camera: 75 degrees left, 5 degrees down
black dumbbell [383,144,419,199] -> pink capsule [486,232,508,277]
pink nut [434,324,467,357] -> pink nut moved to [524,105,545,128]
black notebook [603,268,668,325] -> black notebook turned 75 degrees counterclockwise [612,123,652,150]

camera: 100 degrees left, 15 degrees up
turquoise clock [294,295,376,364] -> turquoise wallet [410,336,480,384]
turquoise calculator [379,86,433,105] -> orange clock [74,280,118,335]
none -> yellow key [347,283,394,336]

== == ==

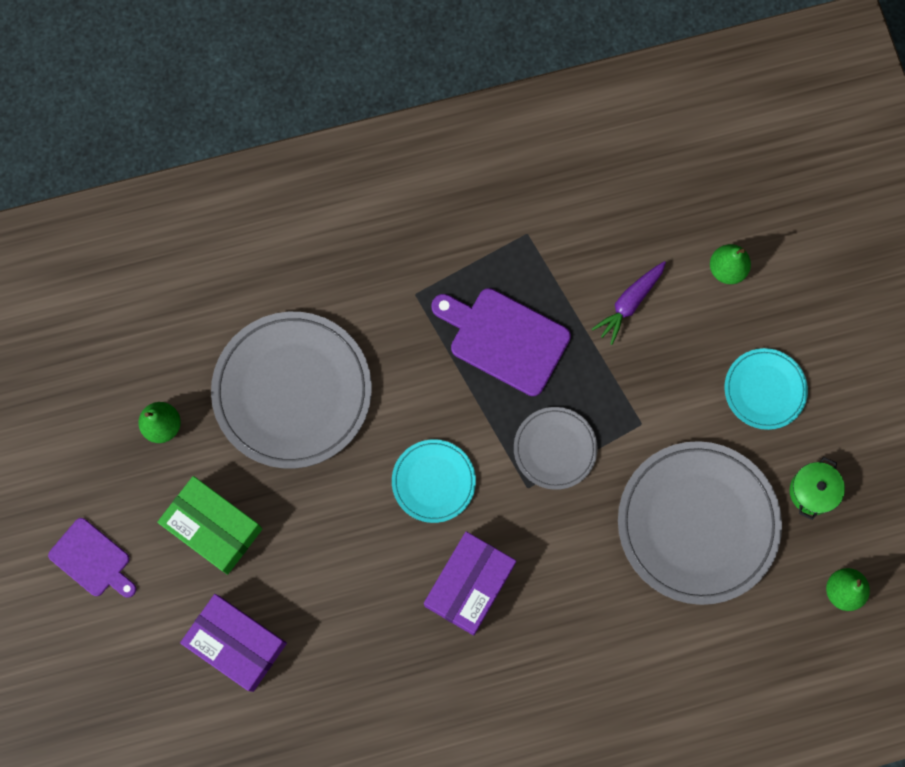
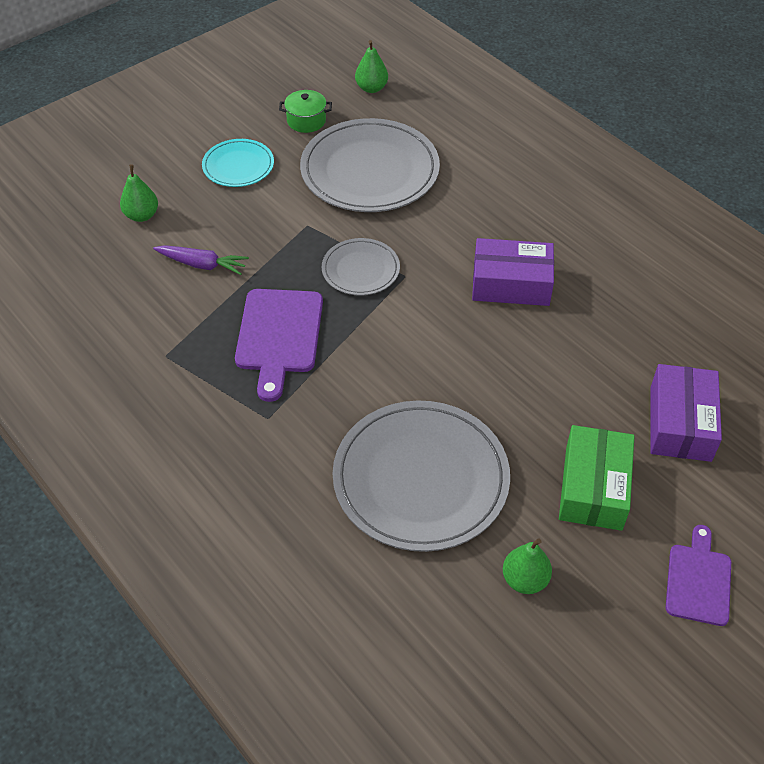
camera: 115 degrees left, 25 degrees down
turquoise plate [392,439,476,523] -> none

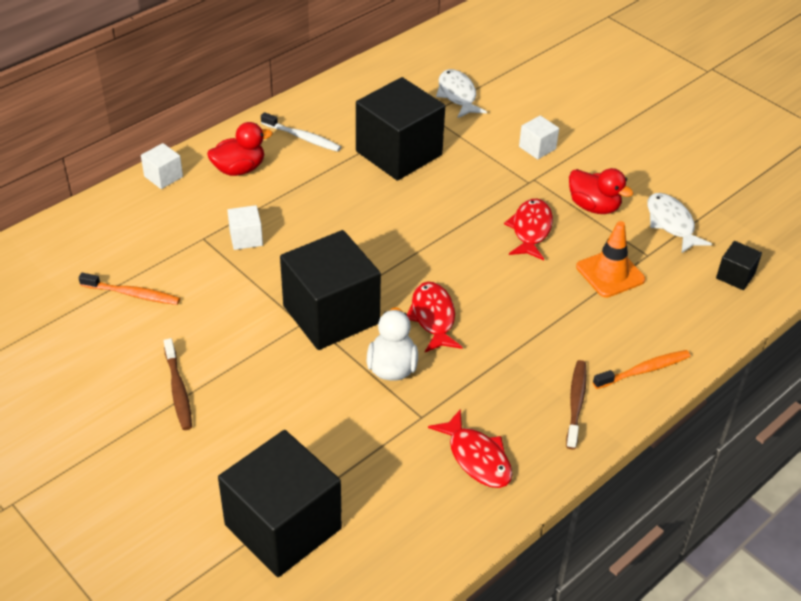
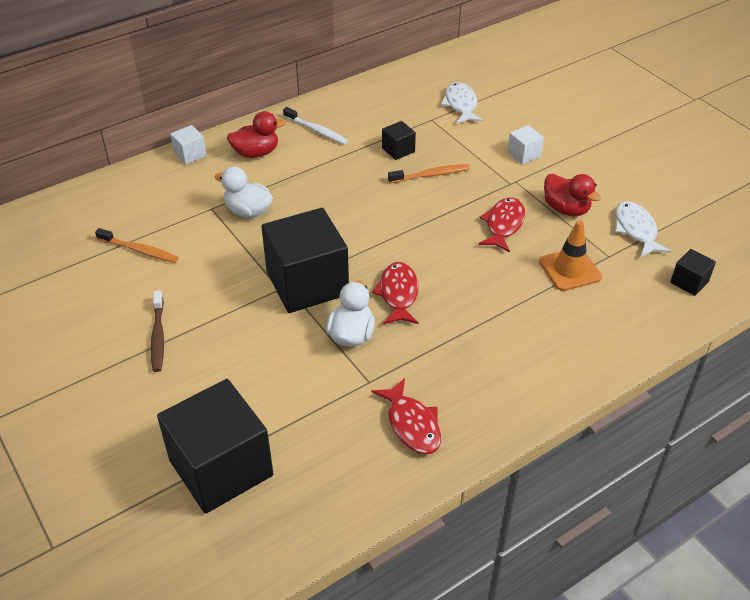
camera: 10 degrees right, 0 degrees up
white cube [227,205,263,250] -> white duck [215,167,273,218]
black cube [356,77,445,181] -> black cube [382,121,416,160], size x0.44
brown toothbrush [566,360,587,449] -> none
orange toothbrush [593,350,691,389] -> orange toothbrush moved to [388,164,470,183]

== == ==

- **Task description**: Your answer should consist only of the lines above between the line holding "camera: 75 degrees left, 5 degrees down" and the line holding "none -> yellow key [347,283,394,336]", inclusive, each transcribed exactly.

- **Your solution**:
camera: 75 degrees left, 5 degrees down
black dumbbell [383,144,419,199] -> pink capsule [486,232,508,277]
pink nut [434,324,467,357] -> pink nut moved to [524,105,545,128]
black notebook [603,268,668,325] -> black notebook turned 75 degrees counterclockwise [612,123,652,150]

camera: 100 degrees left, 15 degrees up
turquoise clock [294,295,376,364] -> turquoise wallet [410,336,480,384]
turquoise calculator [379,86,433,105] -> orange clock [74,280,118,335]
none -> yellow key [347,283,394,336]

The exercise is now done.